What is needed
If an entry holds a picture, leave that picture out; copy everything else exactly.

Provided data
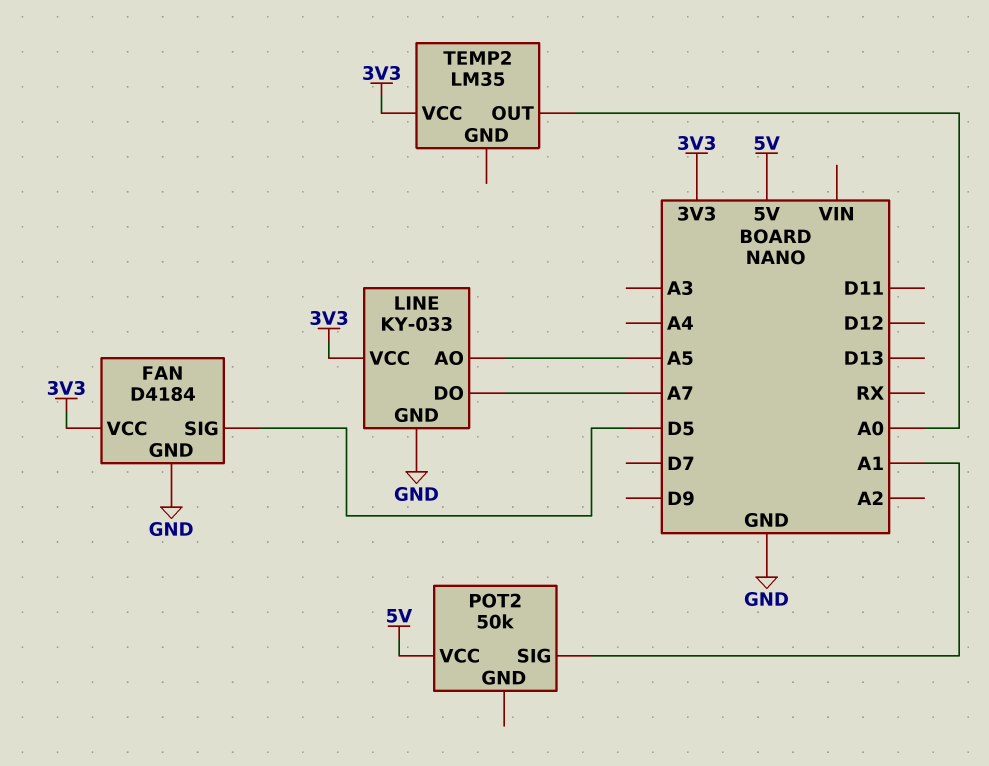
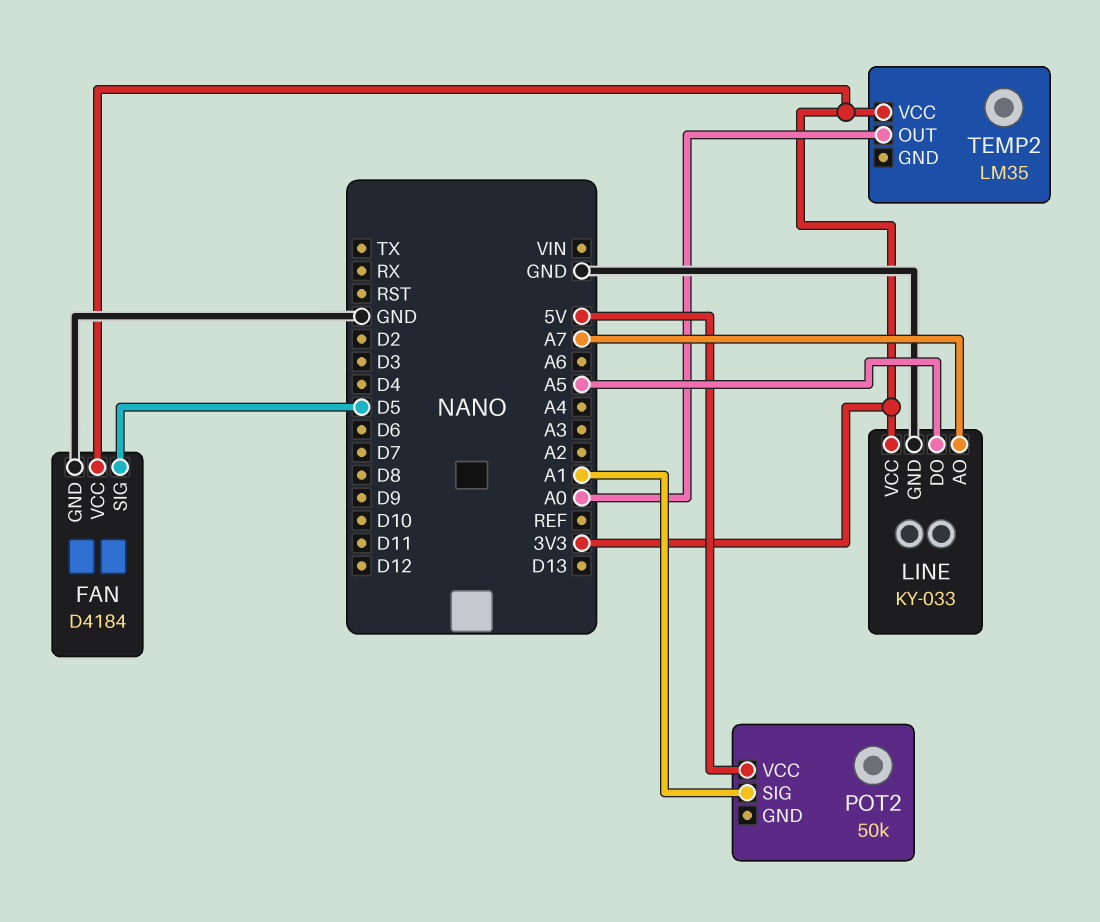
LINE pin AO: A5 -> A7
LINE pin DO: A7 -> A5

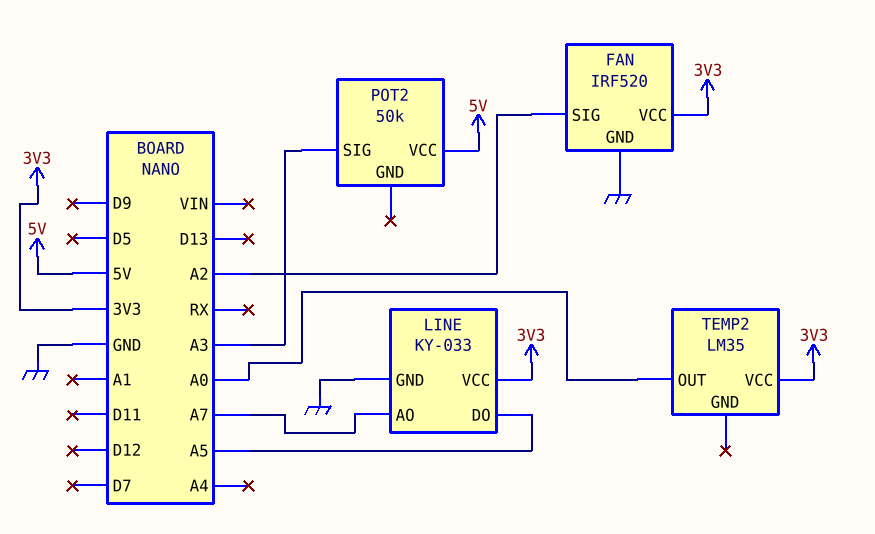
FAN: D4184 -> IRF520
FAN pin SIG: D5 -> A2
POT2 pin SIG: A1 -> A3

Reply
LINE pin AO: A5 -> A7
LINE pin DO: A7 -> A5

FAN: D4184 -> IRF520
FAN pin SIG: D5 -> A2
POT2 pin SIG: A1 -> A3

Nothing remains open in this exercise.